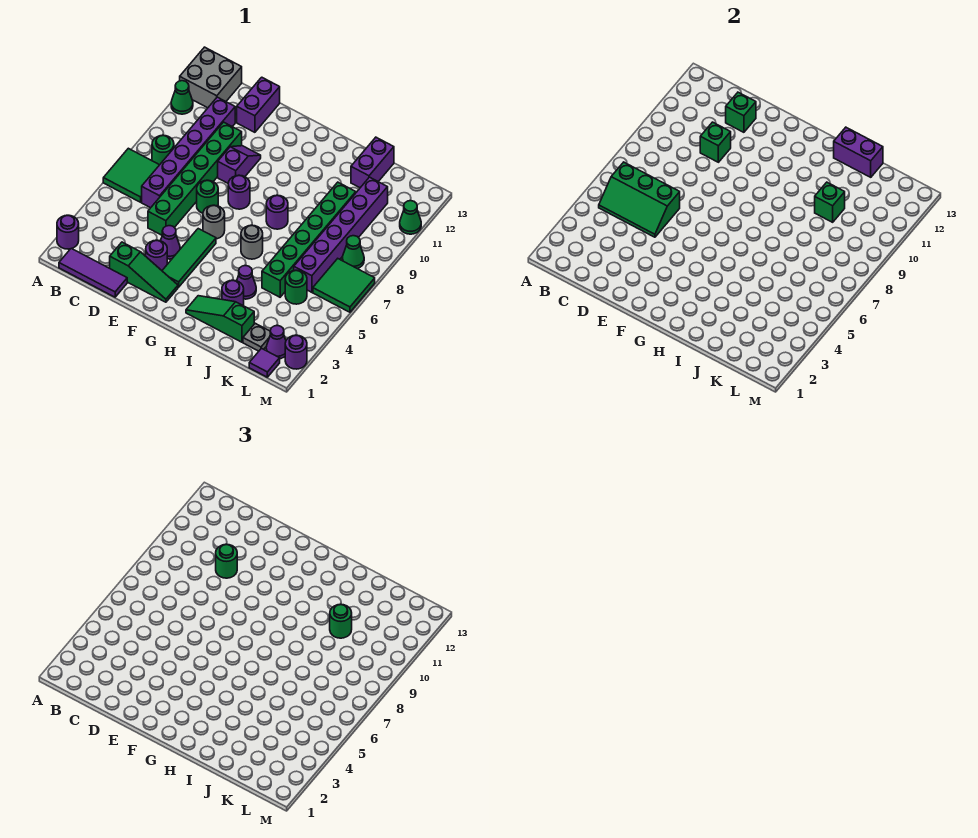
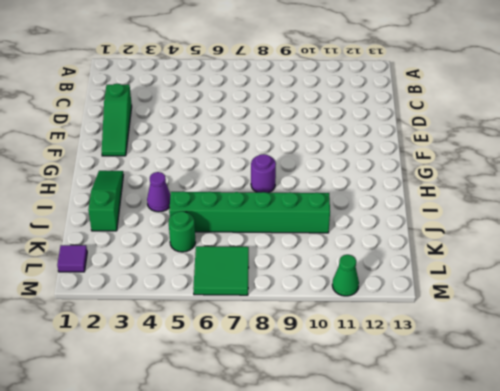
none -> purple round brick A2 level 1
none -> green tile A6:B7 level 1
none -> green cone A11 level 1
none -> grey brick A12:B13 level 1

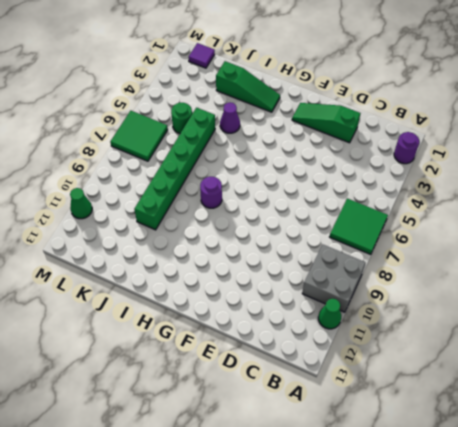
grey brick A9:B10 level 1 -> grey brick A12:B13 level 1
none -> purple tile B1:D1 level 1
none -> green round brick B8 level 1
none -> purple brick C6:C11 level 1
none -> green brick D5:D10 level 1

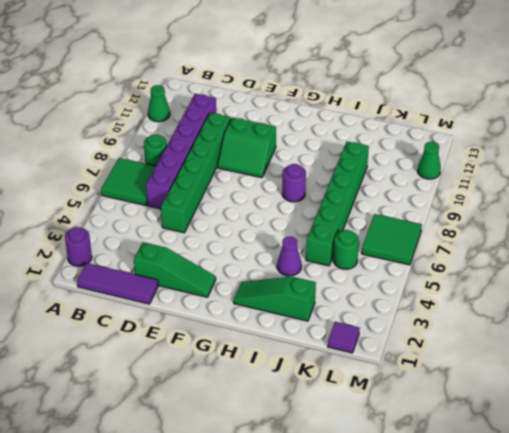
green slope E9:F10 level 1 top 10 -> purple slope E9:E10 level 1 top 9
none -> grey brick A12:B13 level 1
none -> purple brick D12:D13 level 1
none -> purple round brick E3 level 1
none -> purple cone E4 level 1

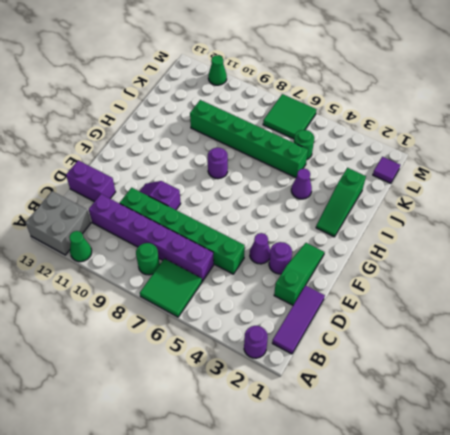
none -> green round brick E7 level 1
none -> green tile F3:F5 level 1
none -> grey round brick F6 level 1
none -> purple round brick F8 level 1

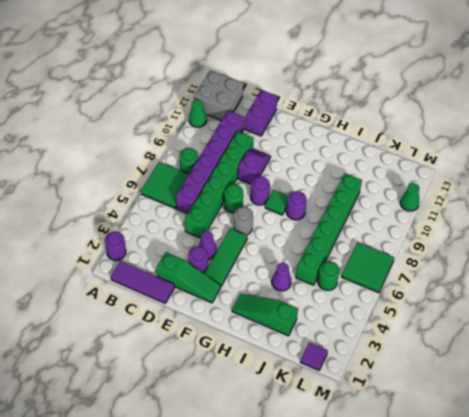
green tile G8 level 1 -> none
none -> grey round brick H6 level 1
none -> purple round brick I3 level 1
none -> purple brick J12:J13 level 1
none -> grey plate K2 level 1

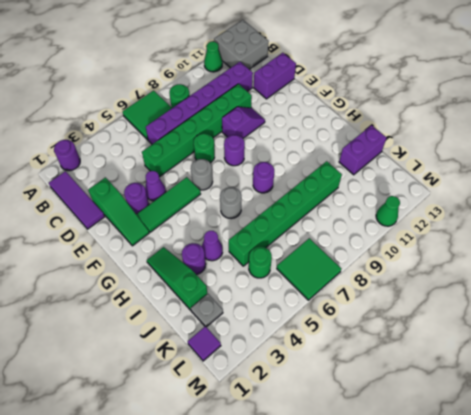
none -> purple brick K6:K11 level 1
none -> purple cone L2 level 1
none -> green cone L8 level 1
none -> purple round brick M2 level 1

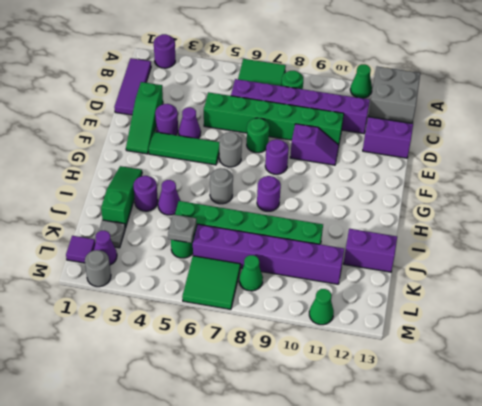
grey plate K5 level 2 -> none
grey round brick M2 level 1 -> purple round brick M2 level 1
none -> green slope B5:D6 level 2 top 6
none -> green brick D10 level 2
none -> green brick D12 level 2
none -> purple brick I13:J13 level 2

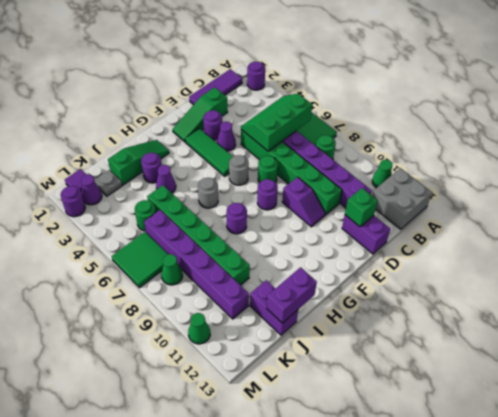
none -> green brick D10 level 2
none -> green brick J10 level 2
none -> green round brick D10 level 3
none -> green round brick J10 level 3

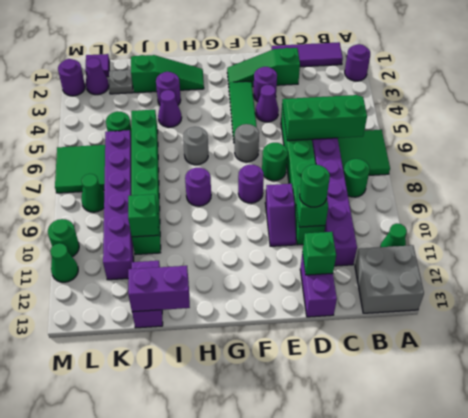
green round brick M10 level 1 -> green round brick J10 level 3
==
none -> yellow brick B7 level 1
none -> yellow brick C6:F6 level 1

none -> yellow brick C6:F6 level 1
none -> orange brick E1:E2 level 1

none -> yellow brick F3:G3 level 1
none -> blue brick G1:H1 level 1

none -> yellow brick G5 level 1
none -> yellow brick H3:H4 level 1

_Task instructions_
Within the listing above, the lines starting at the one containing "none -> purple round brick I3 level 1" and ending at the one containing "green round brick M10" are to be returned exactly. Omit the pictures.

_Written answer_
none -> purple round brick I3 level 1
none -> purple brick J12:J13 level 1
none -> grey plate K2 level 1

none -> purple brick K6:K11 level 1
none -> purple cone L2 level 1
none -> green cone L8 level 1
none -> purple round brick M2 level 1

grey plate K5 level 2 -> none
grey round brick M2 level 1 -> purple round brick M2 level 1
none -> green slope B5:D6 level 2 top 6
none -> green brick D10 level 2
none -> green brick D12 level 2
none -> purple brick I13:J13 level 2

none -> green brick D10 level 2
none -> green brick J10 level 2
none -> green round brick D10 level 3
none -> green round brick J10 level 3

green round brick M10 level 1 -> green round brick J10 level 3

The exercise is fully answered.